— TRY IT —
Locate each line below that includes "DIGITS" and reproduce it.

.....

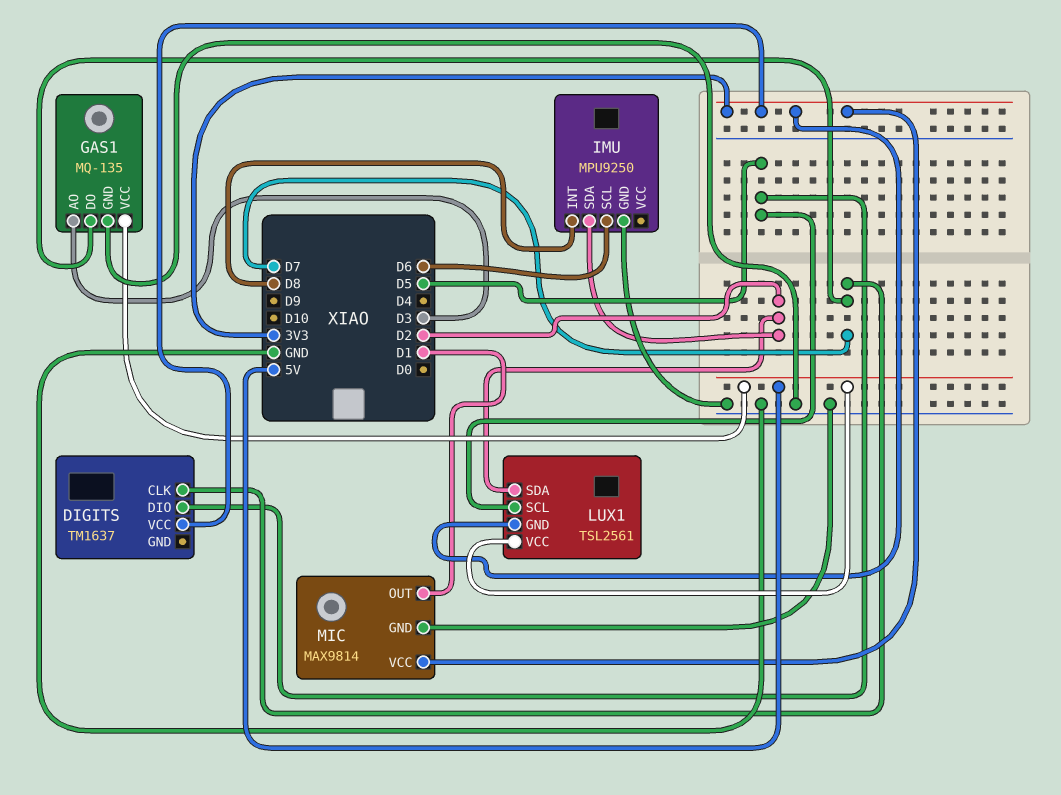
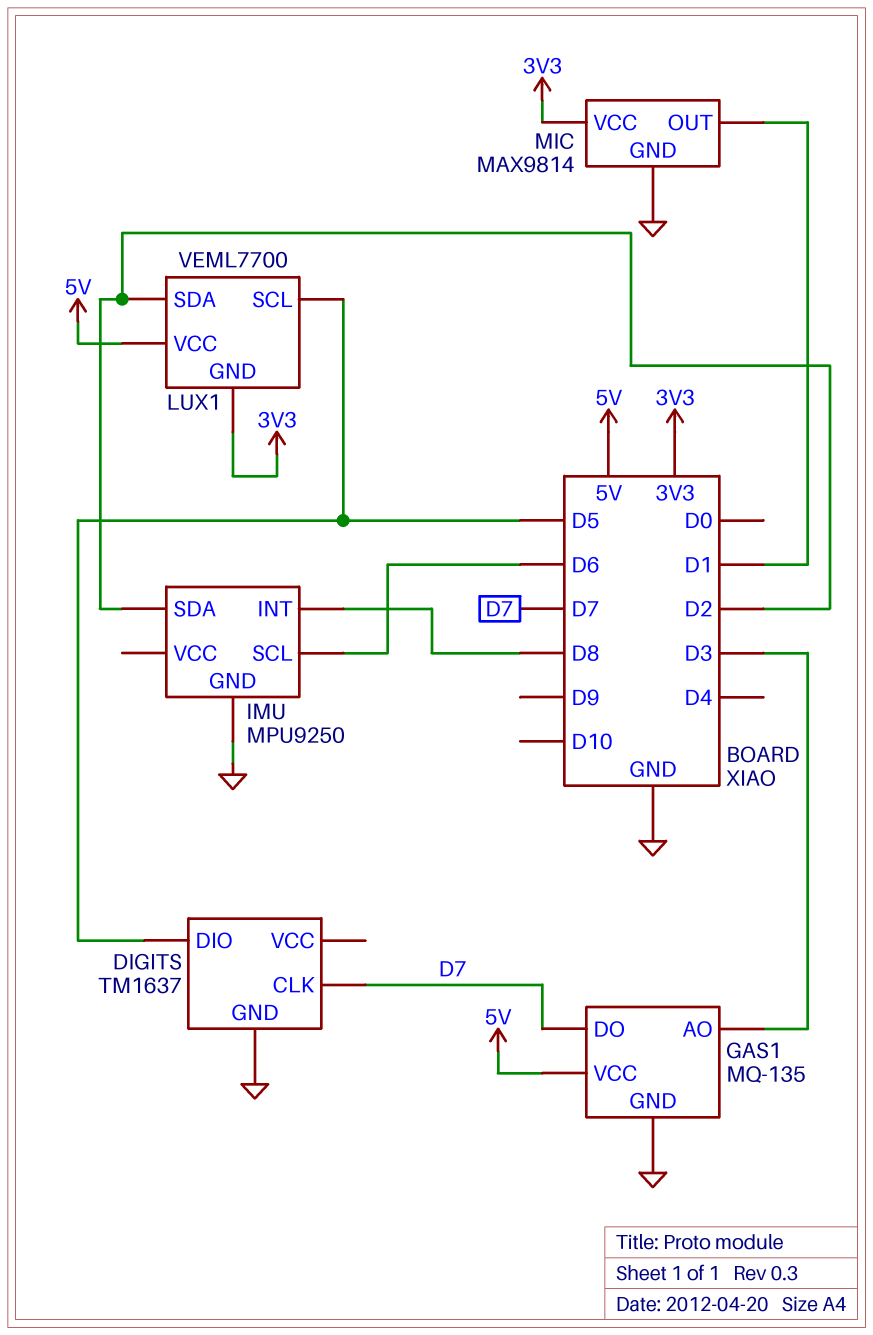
DIGITS pin GND: none -> GND
DIGITS pin VCC: 3V3 -> none
LUX1: TSL2561 -> VEML7700

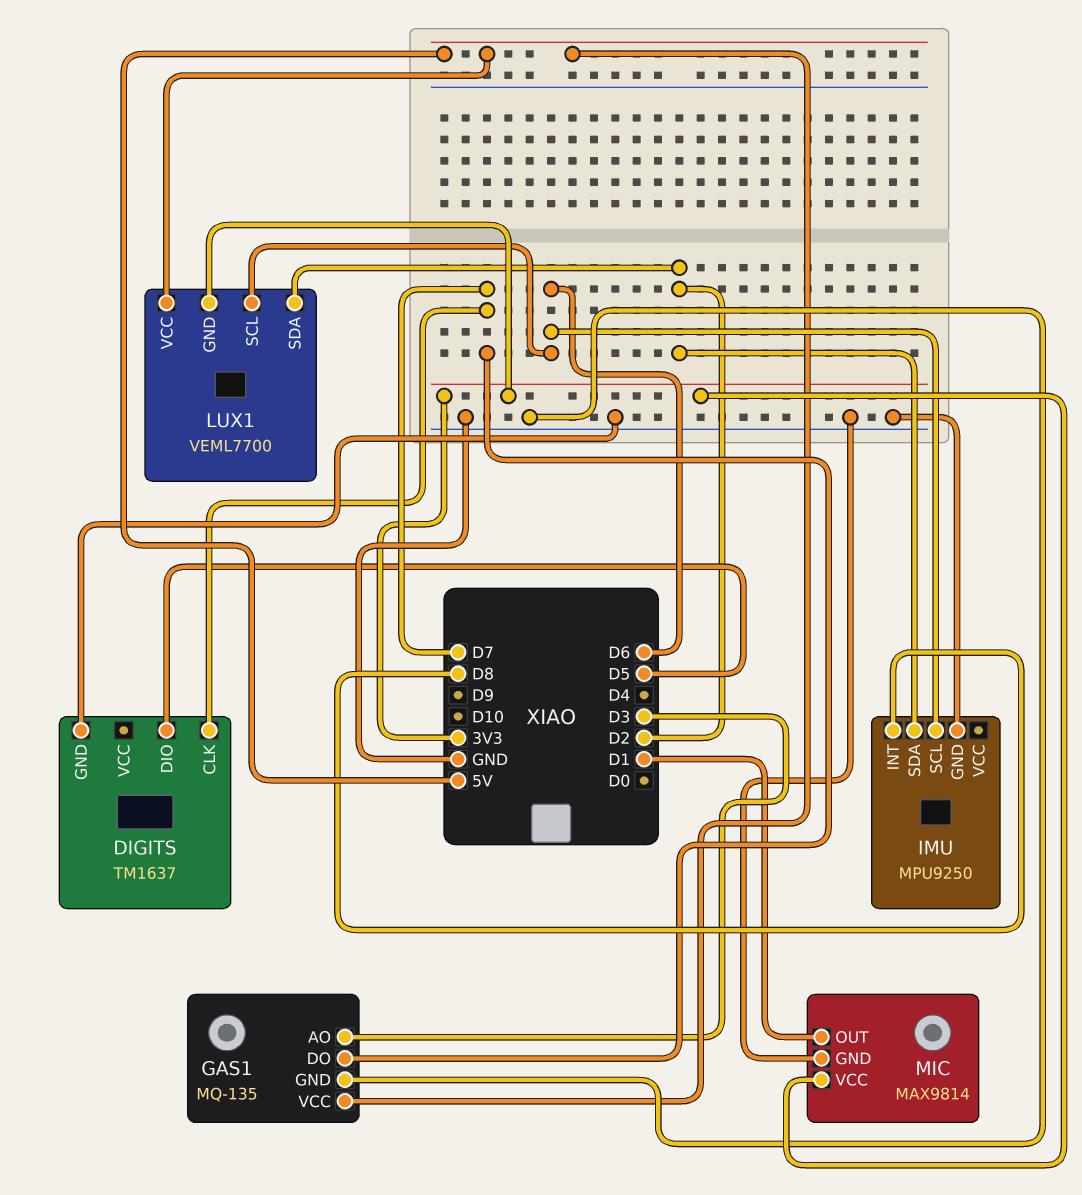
LUX1 pin SCL: D5 -> D6

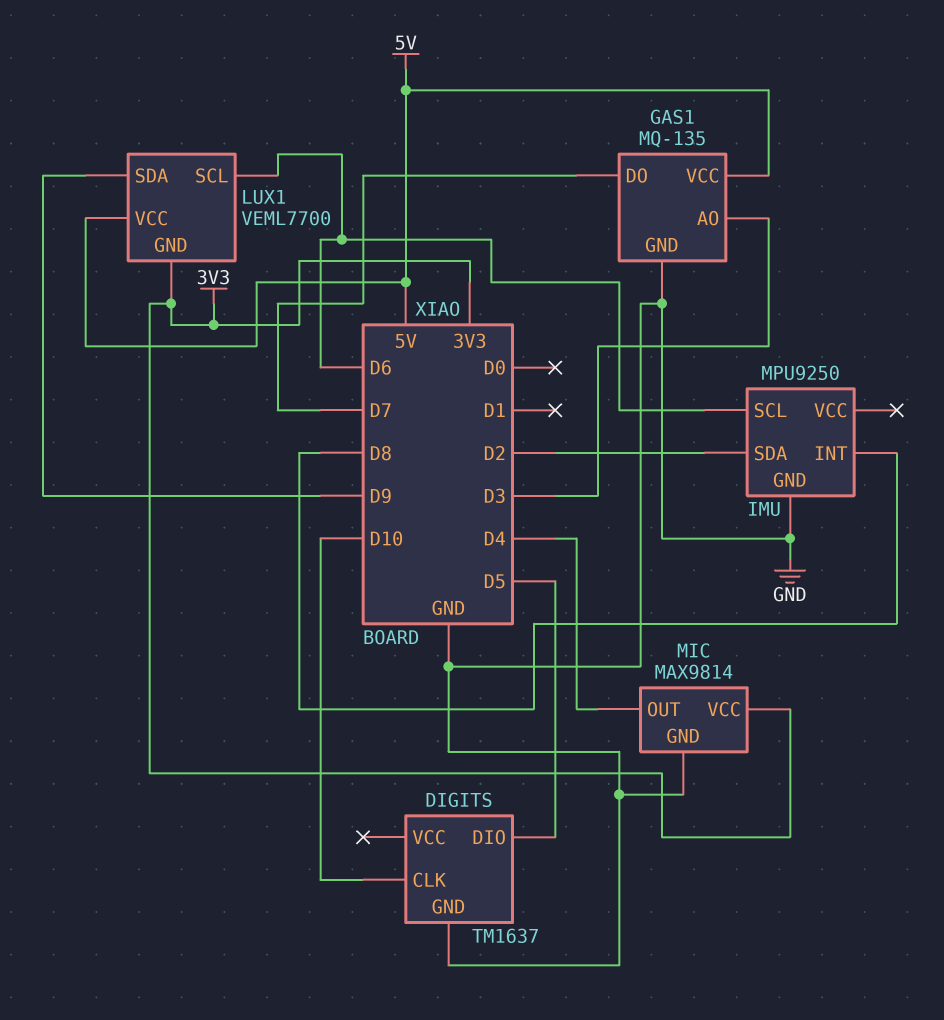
DIGITS pin CLK: D7 -> D10
LUX1 pin SDA: D2 -> D9
MIC pin OUT: D1 -> D4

.....

— RESPONSE TO THIS EXERCISE —
DIGITS pin GND: none -> GND
DIGITS pin VCC: 3V3 -> none
DIGITS pin CLK: D7 -> D10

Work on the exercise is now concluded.